Go through all the rows below and change every "dark brown leather jacket" to "brown suede jacket", keeping everything else the same. Leave the pictures out of your answer.

========================================================================

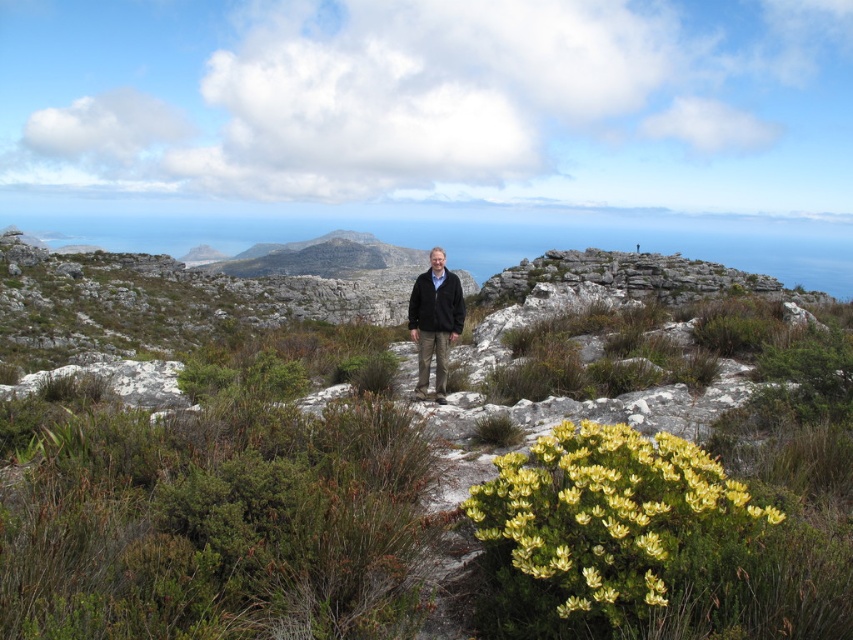
Is yellow matte flower at center-right further to the viewer compared to dark brown leather jacket at center?

No, yellow matte flower at center-right is in front of dark brown leather jacket at center.

Is yellow matte flower at center-right to the left of dark brown leather jacket at center from the viewer's perspective?

No, yellow matte flower at center-right is not to the left of dark brown leather jacket at center.

Identify the location of yellow matte flower at center-right. This screenshot has height=640, width=853. (614, 515).

Find the location of a particular element. yellow matte flower at center-right is located at coordinates (614, 515).

Who is more distant from viewer, (537, 468) or (450, 298)?

The point (450, 298) is behind.

Is yellow matte flower at center-right smaller than black fleece jacket at center?

Correct, yellow matte flower at center-right occupies less space than black fleece jacket at center.

Is point (550, 564) more distant than point (416, 298)?

No, (550, 564) is in front of (416, 298).

This screenshot has width=853, height=640. In order to click on yellow matte flower at center-right in this screenshot , I will do `click(614, 515)`.

Does green leafy shrub at center have a greater width compared to yellow matte flower at center-right?

Yes.

Can you confirm if green leafy shrub at center is positioned below yellow matte flower at center-right?

Actually, green leafy shrub at center is above yellow matte flower at center-right.

Is point (732, 486) positioned in front of point (701, 452)?

Yes, point (732, 486) is closer to viewer.

I want to click on green leafy shrub at center, so click(x=213, y=515).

========================================================================

- Solution for this exercise -
Is yellow matte flower at center-right further to the viewer compared to brown suede jacket at center?

No, yellow matte flower at center-right is in front of brown suede jacket at center.

Is yellow matte flower at center-right to the left of brown suede jacket at center from the viewer's perspective?

No, yellow matte flower at center-right is not to the left of brown suede jacket at center.

Identify the location of yellow matte flower at center-right. This screenshot has height=640, width=853. (614, 515).

Find the location of a particular element. yellow matte flower at center-right is located at coordinates (614, 515).

Who is more distant from viewer, (537, 468) or (450, 298)?

The point (450, 298) is behind.

Is yellow matte flower at center-right smaller than black fleece jacket at center?

Correct, yellow matte flower at center-right occupies less space than black fleece jacket at center.

Is point (550, 564) more distant than point (416, 298)?

No, (550, 564) is in front of (416, 298).

This screenshot has width=853, height=640. In order to click on yellow matte flower at center-right in this screenshot , I will do `click(614, 515)`.

Does green leafy shrub at center have a greater width compared to yellow matte flower at center-right?

Yes.

Can you confirm if green leafy shrub at center is positioned below yellow matte flower at center-right?

Actually, green leafy shrub at center is above yellow matte flower at center-right.

Is point (732, 486) positioned in front of point (701, 452)?

Yes, point (732, 486) is closer to viewer.

I want to click on green leafy shrub at center, so click(x=213, y=515).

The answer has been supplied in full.